* Record excerpts *
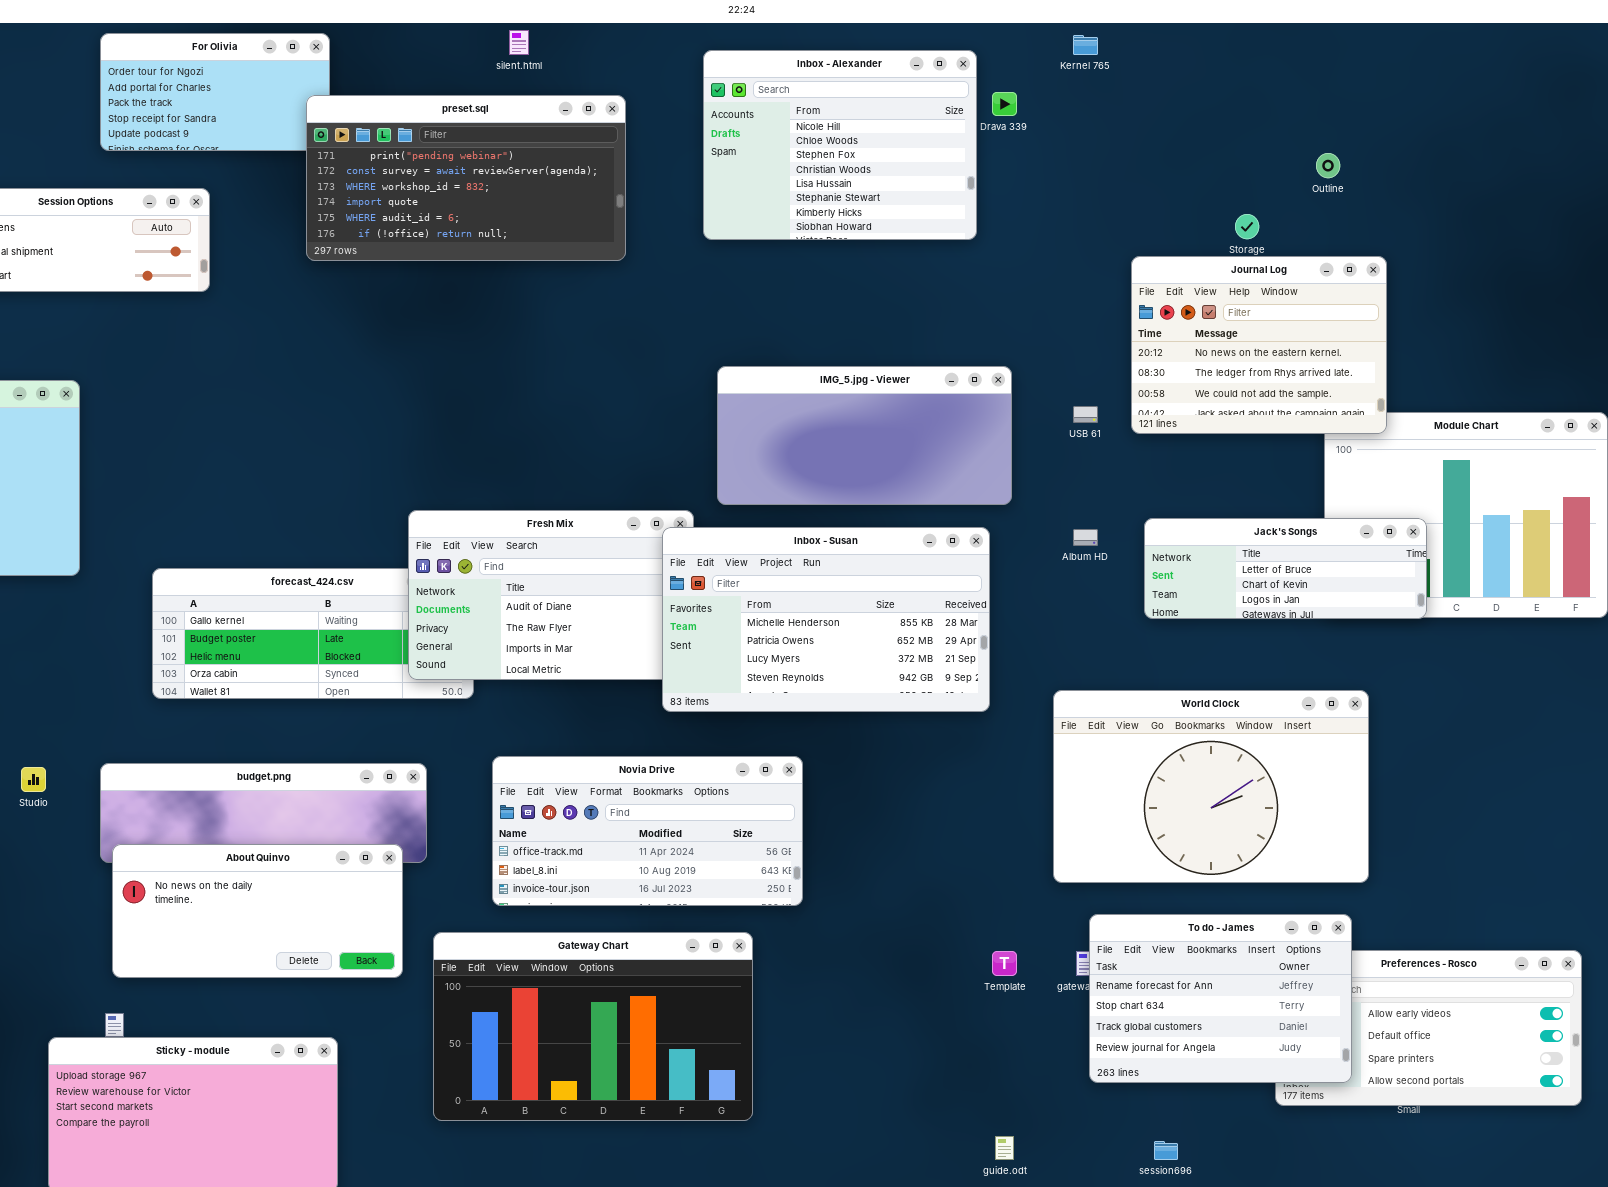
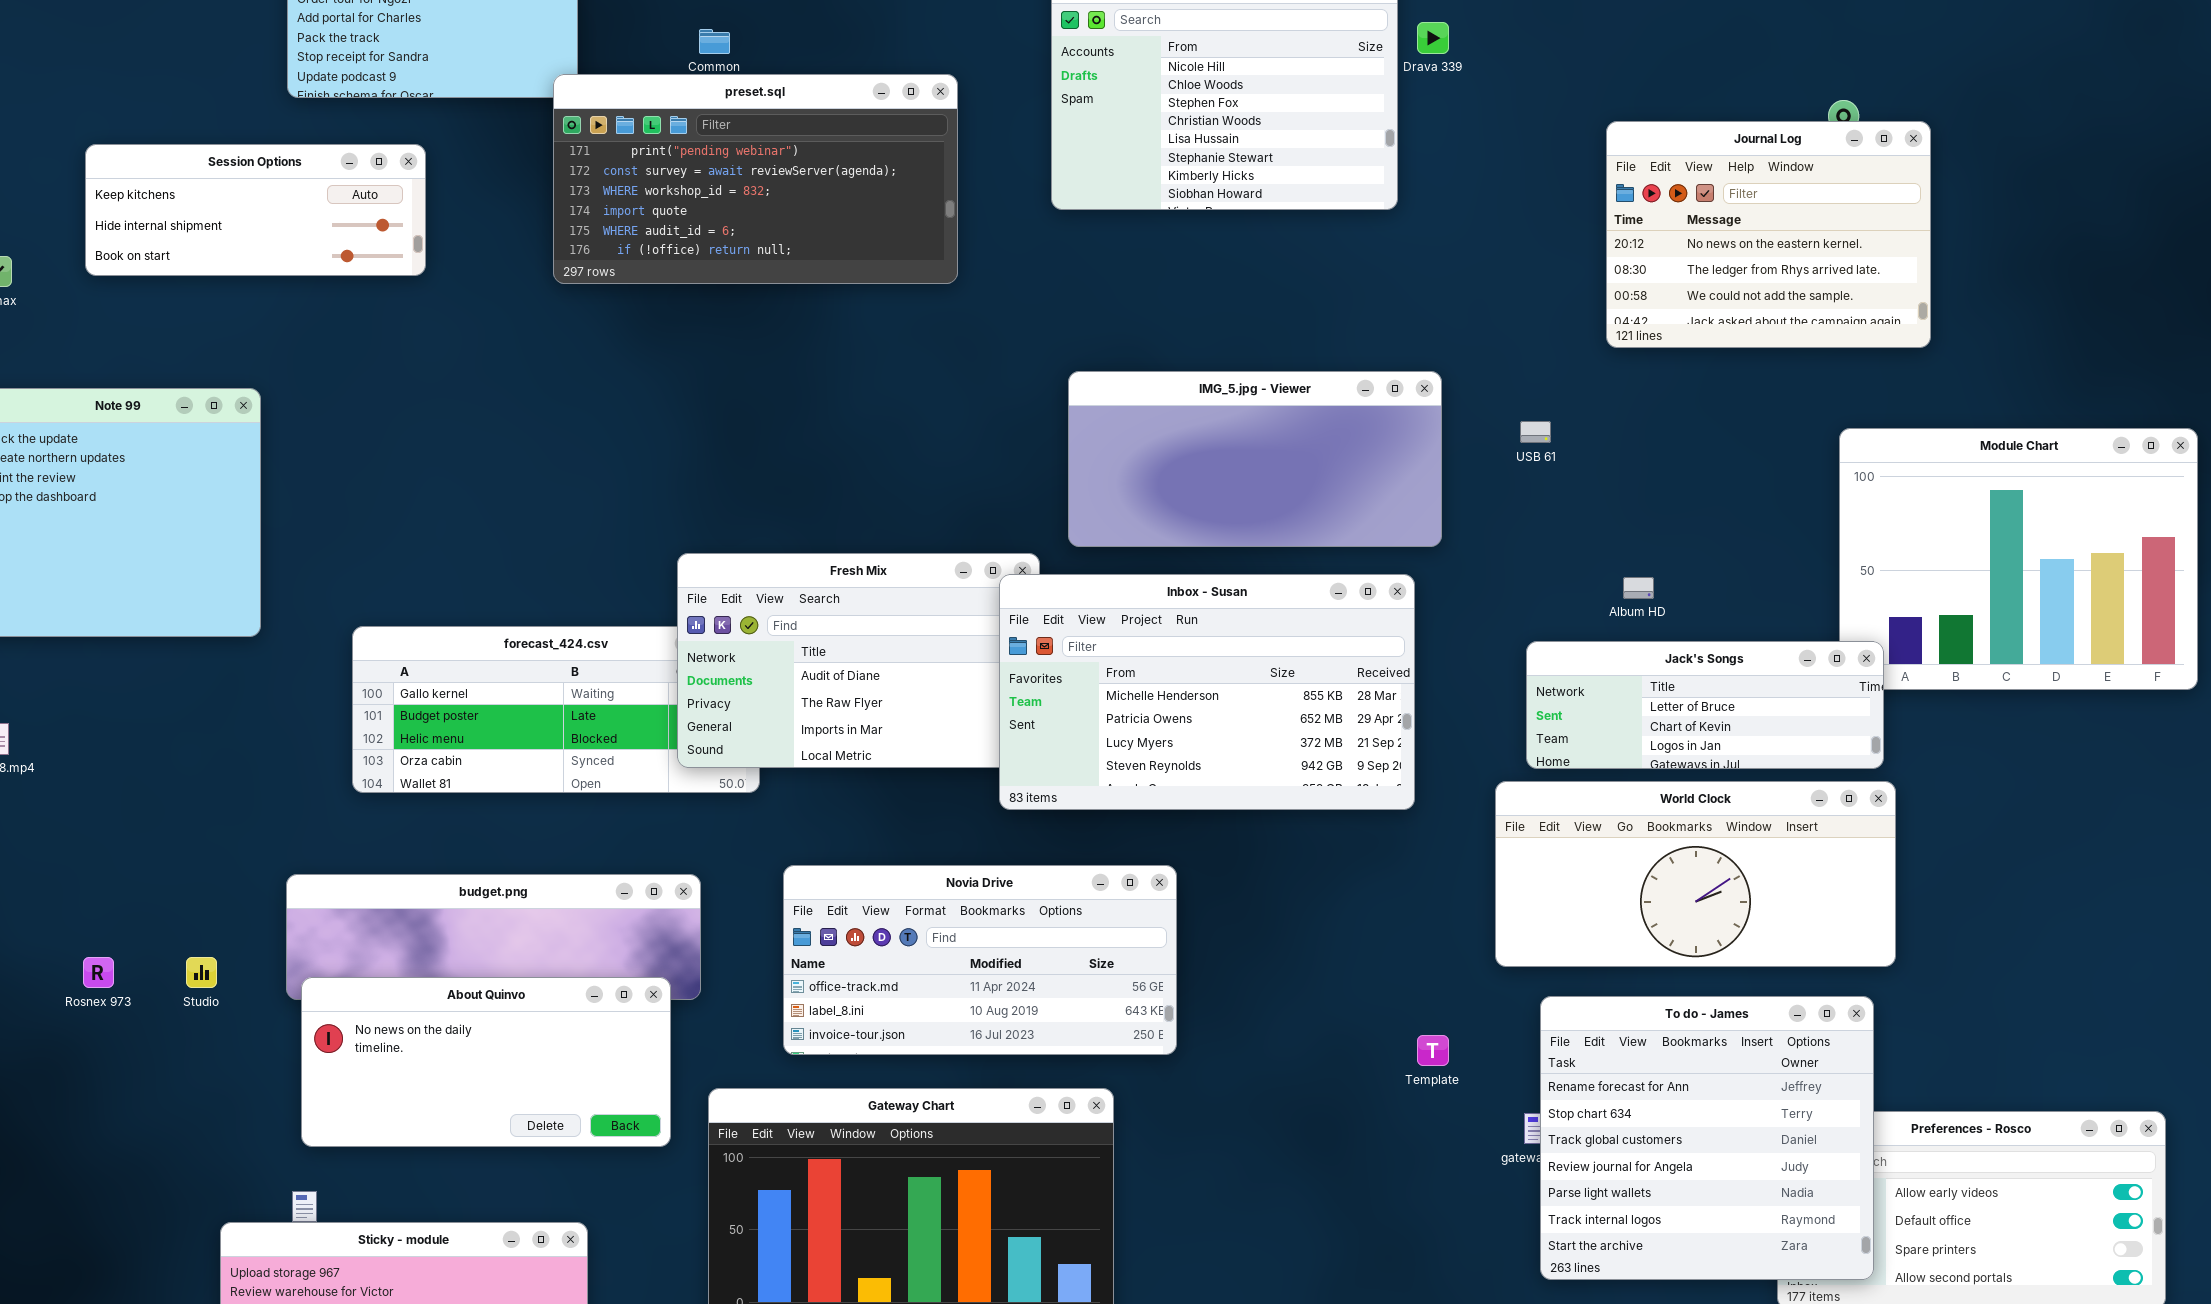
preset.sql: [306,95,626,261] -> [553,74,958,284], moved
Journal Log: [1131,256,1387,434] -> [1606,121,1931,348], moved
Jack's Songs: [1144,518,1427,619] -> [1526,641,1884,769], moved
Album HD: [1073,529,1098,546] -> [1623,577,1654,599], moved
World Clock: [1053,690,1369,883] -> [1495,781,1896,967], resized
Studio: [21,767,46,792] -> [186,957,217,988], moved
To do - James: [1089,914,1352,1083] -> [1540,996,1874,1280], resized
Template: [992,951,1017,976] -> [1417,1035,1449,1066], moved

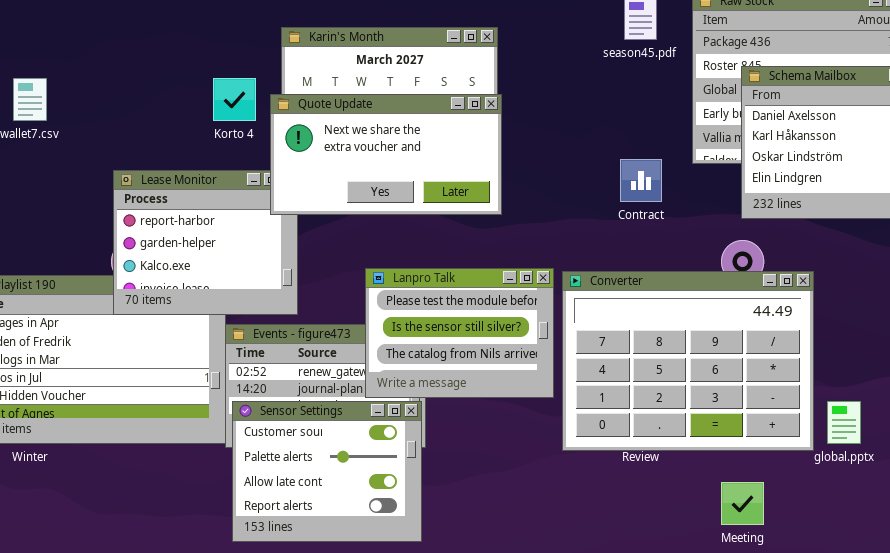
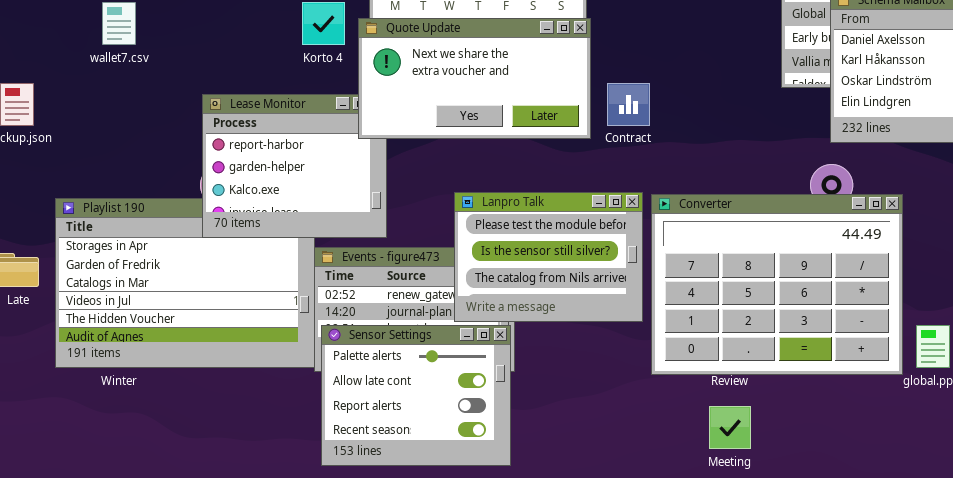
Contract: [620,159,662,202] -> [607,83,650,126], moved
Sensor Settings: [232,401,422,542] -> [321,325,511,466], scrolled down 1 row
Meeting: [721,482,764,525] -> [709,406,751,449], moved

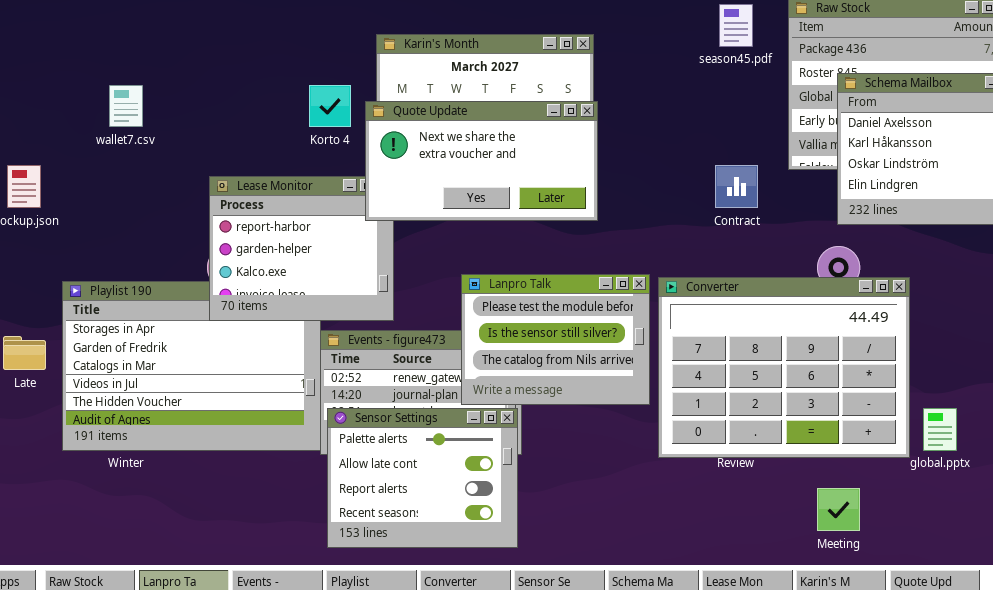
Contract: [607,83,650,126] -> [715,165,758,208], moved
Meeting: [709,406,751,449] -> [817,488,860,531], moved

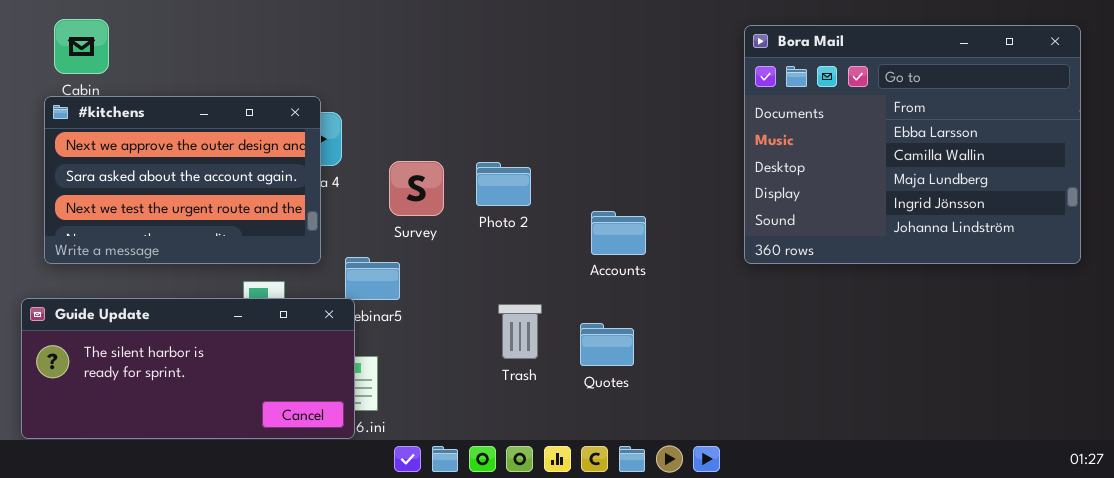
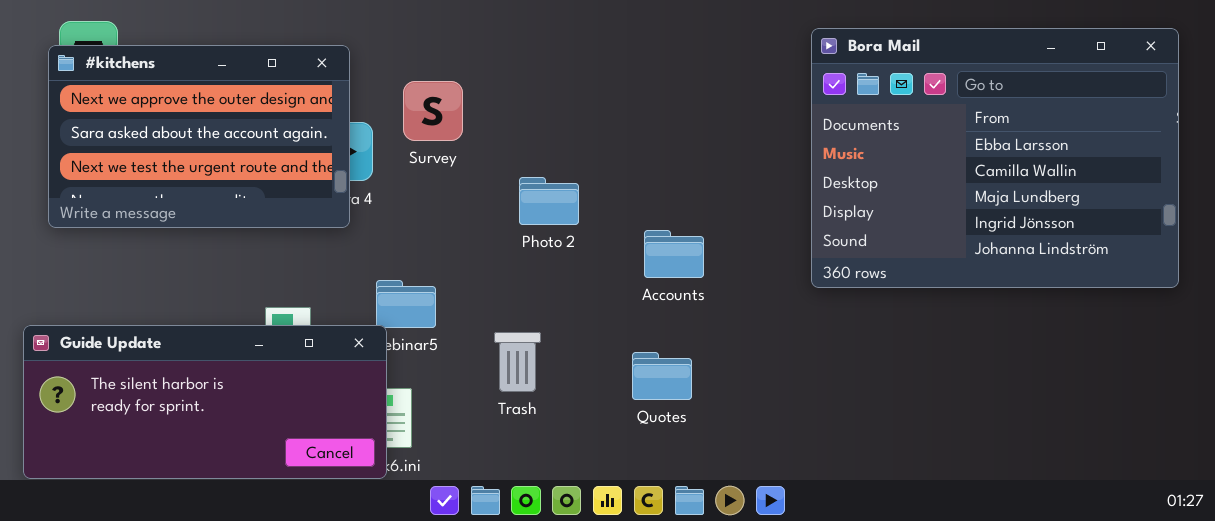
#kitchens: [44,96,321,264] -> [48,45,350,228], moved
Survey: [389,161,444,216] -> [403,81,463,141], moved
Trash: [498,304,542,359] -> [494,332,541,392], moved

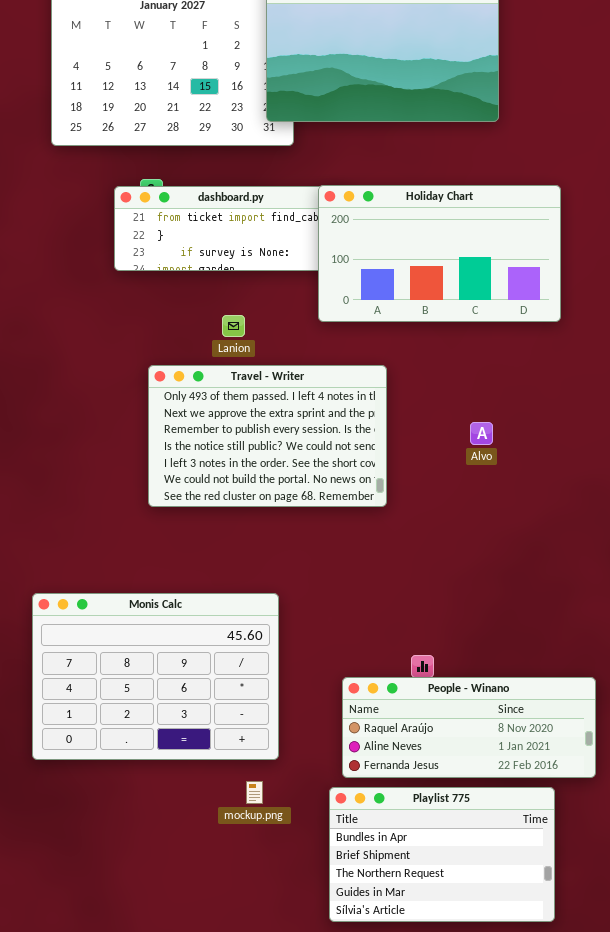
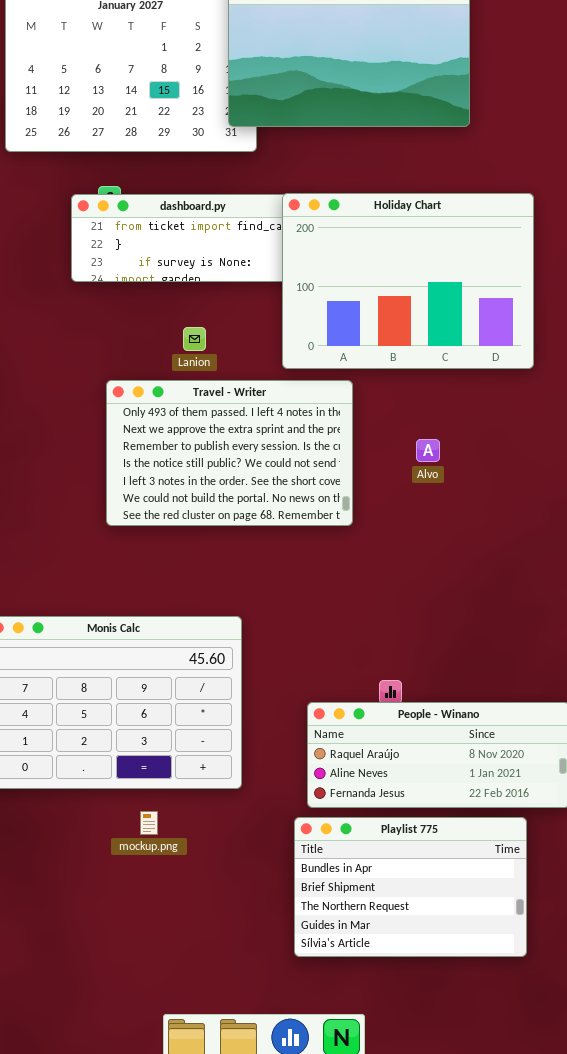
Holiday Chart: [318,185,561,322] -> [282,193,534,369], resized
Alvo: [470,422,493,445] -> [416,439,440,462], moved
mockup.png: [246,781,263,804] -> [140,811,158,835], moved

* What is needed *
Look over the records above and filter for each line with the word "Contract".

* Answer to the exercise *
Contract: [620,159,662,202] -> [607,83,650,126], moved
Contract: [607,83,650,126] -> [715,165,758,208], moved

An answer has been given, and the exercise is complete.